Object matching data
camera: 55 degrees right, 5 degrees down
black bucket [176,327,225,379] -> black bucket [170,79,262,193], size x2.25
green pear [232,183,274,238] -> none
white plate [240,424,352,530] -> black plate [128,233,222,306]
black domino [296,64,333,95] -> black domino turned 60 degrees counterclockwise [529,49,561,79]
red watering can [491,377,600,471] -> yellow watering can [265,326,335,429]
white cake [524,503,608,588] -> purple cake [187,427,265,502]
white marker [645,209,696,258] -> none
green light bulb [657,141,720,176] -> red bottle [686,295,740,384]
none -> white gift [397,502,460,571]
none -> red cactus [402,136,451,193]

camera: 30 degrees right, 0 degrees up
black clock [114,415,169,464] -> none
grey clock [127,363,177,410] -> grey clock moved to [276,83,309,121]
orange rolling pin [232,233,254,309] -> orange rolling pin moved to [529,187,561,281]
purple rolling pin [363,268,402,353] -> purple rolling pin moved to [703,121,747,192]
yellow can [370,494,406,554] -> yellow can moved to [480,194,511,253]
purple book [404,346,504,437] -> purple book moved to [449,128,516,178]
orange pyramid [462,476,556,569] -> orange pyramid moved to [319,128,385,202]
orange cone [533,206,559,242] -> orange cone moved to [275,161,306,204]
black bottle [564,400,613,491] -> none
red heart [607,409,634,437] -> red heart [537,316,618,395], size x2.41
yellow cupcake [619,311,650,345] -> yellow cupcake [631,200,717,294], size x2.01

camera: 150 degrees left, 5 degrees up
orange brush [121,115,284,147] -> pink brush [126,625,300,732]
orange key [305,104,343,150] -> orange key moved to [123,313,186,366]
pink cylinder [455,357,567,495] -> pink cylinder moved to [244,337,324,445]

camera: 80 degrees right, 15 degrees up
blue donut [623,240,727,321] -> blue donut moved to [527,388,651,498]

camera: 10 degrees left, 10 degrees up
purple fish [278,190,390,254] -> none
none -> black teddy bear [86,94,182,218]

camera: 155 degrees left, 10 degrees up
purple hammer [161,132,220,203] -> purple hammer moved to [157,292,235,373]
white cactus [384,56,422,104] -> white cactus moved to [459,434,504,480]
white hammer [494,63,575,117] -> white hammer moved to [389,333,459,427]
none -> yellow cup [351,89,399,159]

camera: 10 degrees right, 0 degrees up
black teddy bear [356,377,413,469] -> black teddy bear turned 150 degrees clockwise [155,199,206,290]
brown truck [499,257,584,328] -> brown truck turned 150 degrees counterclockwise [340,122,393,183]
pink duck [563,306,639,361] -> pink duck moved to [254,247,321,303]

* _Assignment_: Here the output must be the lines above from the line with "green pear [232,183,274,238] -> none" to the line with "white hammer [494,63,575,117]", both included, duplicated word for word and nothing else.

* _Exercise response_:
green pear [232,183,274,238] -> none
white plate [240,424,352,530] -> black plate [128,233,222,306]
black domino [296,64,333,95] -> black domino turned 60 degrees counterclockwise [529,49,561,79]
red watering can [491,377,600,471] -> yellow watering can [265,326,335,429]
white cake [524,503,608,588] -> purple cake [187,427,265,502]
white marker [645,209,696,258] -> none
green light bulb [657,141,720,176] -> red bottle [686,295,740,384]
none -> white gift [397,502,460,571]
none -> red cactus [402,136,451,193]

camera: 30 degrees right, 0 degrees up
black clock [114,415,169,464] -> none
grey clock [127,363,177,410] -> grey clock moved to [276,83,309,121]
orange rolling pin [232,233,254,309] -> orange rolling pin moved to [529,187,561,281]
purple rolling pin [363,268,402,353] -> purple rolling pin moved to [703,121,747,192]
yellow can [370,494,406,554] -> yellow can moved to [480,194,511,253]
purple book [404,346,504,437] -> purple book moved to [449,128,516,178]
orange pyramid [462,476,556,569] -> orange pyramid moved to [319,128,385,202]
orange cone [533,206,559,242] -> orange cone moved to [275,161,306,204]
black bottle [564,400,613,491] -> none
red heart [607,409,634,437] -> red heart [537,316,618,395], size x2.41
yellow cupcake [619,311,650,345] -> yellow cupcake [631,200,717,294], size x2.01

camera: 150 degrees left, 5 degrees up
orange brush [121,115,284,147] -> pink brush [126,625,300,732]
orange key [305,104,343,150] -> orange key moved to [123,313,186,366]
pink cylinder [455,357,567,495] -> pink cylinder moved to [244,337,324,445]

camera: 80 degrees right, 15 degrees up
blue donut [623,240,727,321] -> blue donut moved to [527,388,651,498]

camera: 10 degrees left, 10 degrees up
purple fish [278,190,390,254] -> none
none -> black teddy bear [86,94,182,218]

camera: 155 degrees left, 10 degrees up
purple hammer [161,132,220,203] -> purple hammer moved to [157,292,235,373]
white cactus [384,56,422,104] -> white cactus moved to [459,434,504,480]
white hammer [494,63,575,117] -> white hammer moved to [389,333,459,427]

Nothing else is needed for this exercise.